◆ PROVIDED MATERIAL ◆

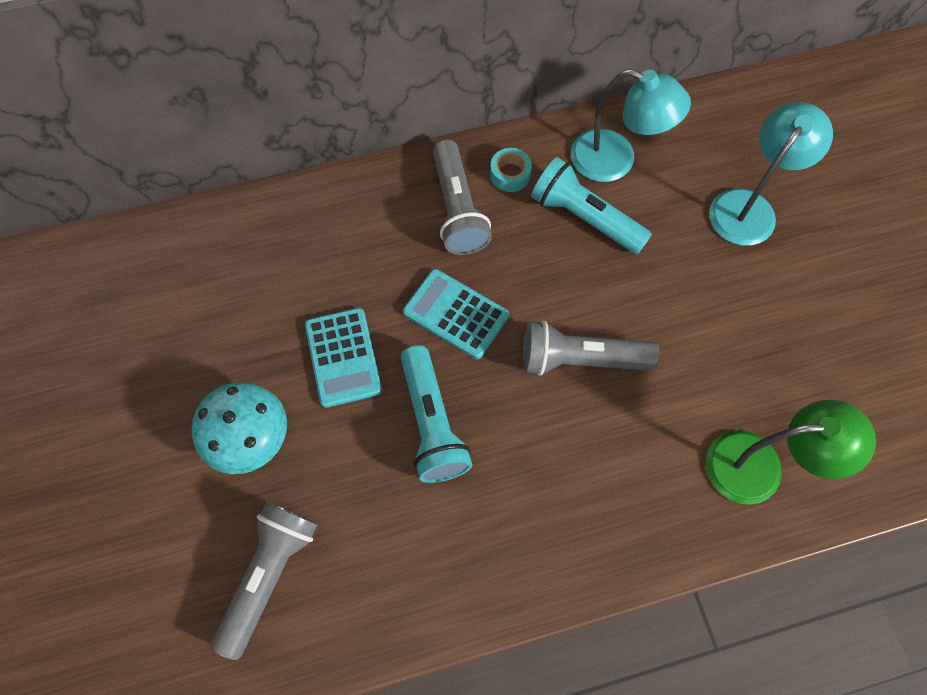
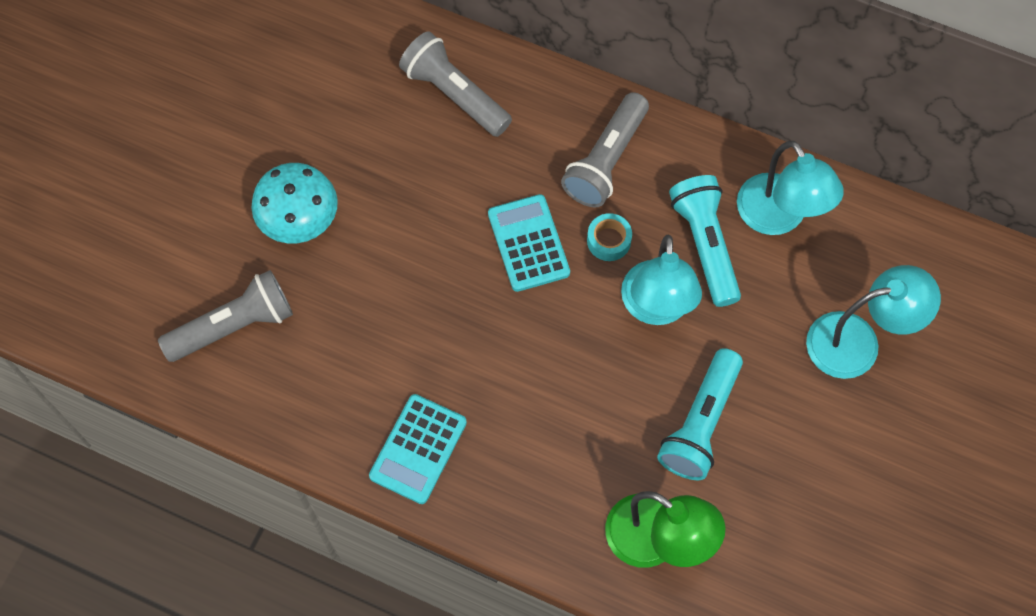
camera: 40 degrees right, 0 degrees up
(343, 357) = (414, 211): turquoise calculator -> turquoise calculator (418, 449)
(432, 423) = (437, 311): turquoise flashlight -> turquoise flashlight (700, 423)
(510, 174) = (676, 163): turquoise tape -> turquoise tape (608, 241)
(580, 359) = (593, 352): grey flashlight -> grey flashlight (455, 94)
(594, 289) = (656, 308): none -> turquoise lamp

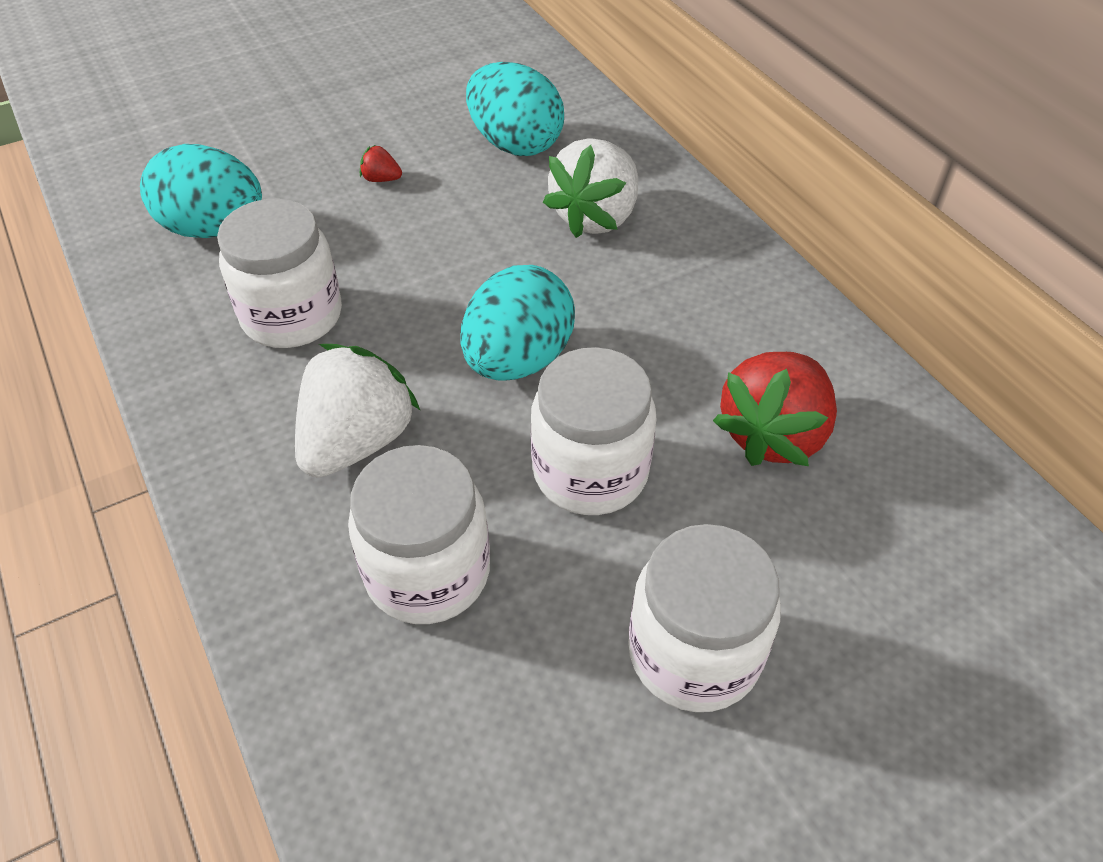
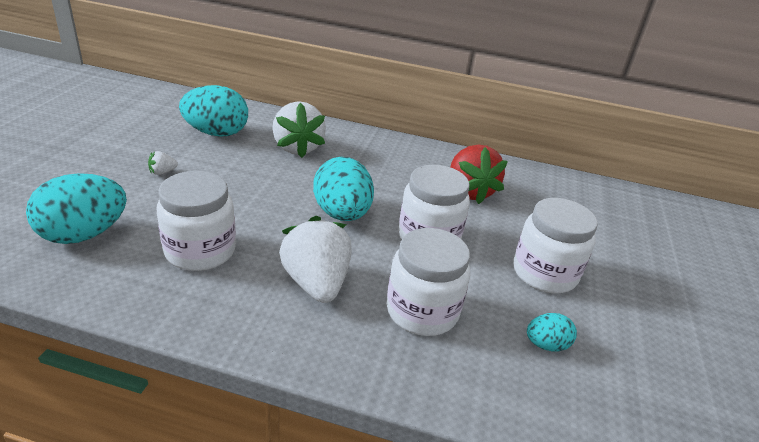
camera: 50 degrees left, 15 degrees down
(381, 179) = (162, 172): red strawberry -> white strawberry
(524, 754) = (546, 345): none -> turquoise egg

◆ DIRECTIONS FOR THIS TASK ◆
Each line of the listing above that contains the word "camera" counts once; please give the total and nothing more.

◆ WRITTEN ANSWER ◆
2